Description of the task:
An exact copy of the lines from the one containing "(394, 590) = (229, 600): none" through the final line of the records is the only acceptable answer.

Extracted data:
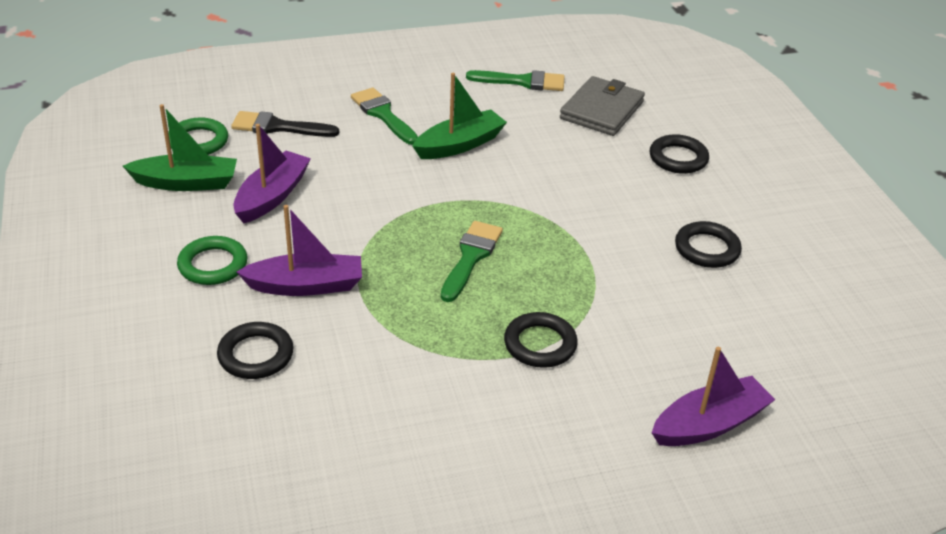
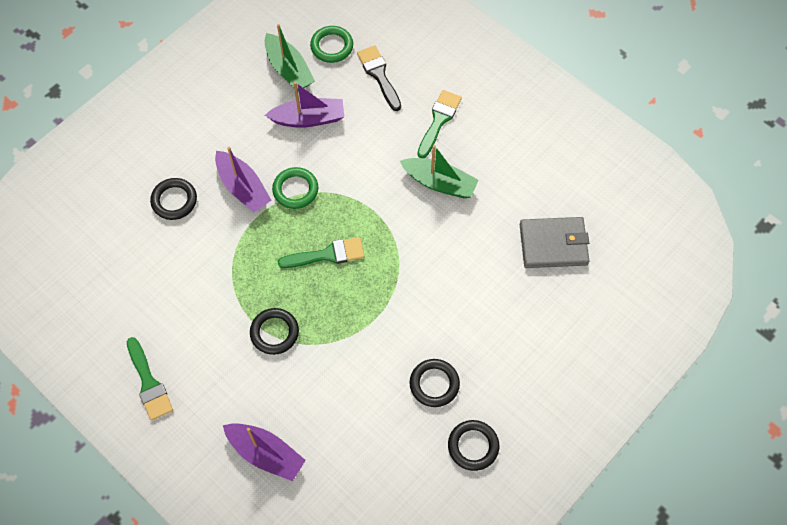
camera: 60 degrees right, 25 degrees up
(213, 265) = (228, 133): green ring -> green ring (295, 190)
(523, 82) = (549, 177): green brush -> green brush (149, 383)
(678, 158) = (529, 321): black ring -> black ring (473, 446)

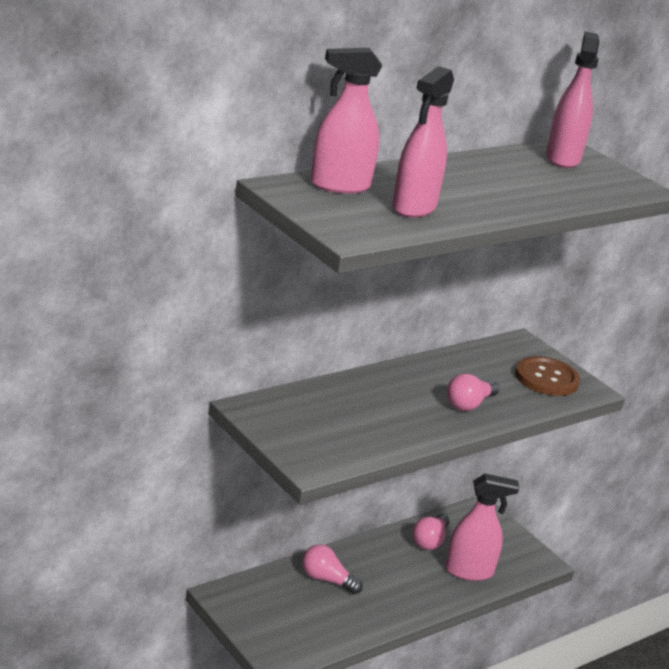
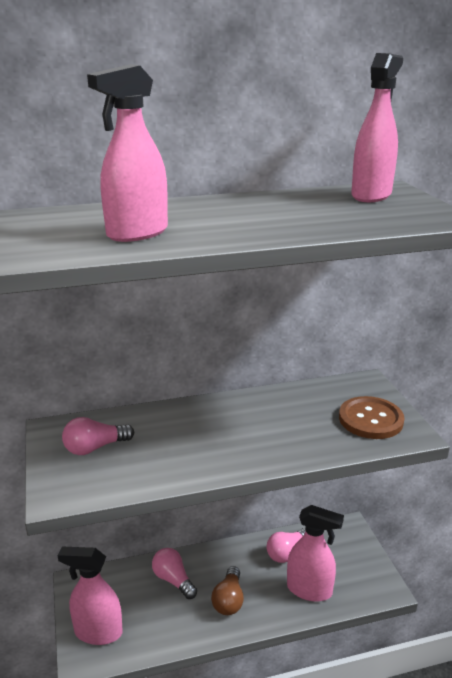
camera: 25 degrees right, 0 degrees up
(339, 186) = (84, 215): pink spray bottle -> pink spray bottle (98, 632)
(394, 590) = (229, 600): none -> brown light bulb
(469, 404) = (270, 441): pink light bulb -> pink light bulb (95, 448)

Exercise answer:
(394, 590) = (229, 600): none -> brown light bulb
(469, 404) = (270, 441): pink light bulb -> pink light bulb (95, 448)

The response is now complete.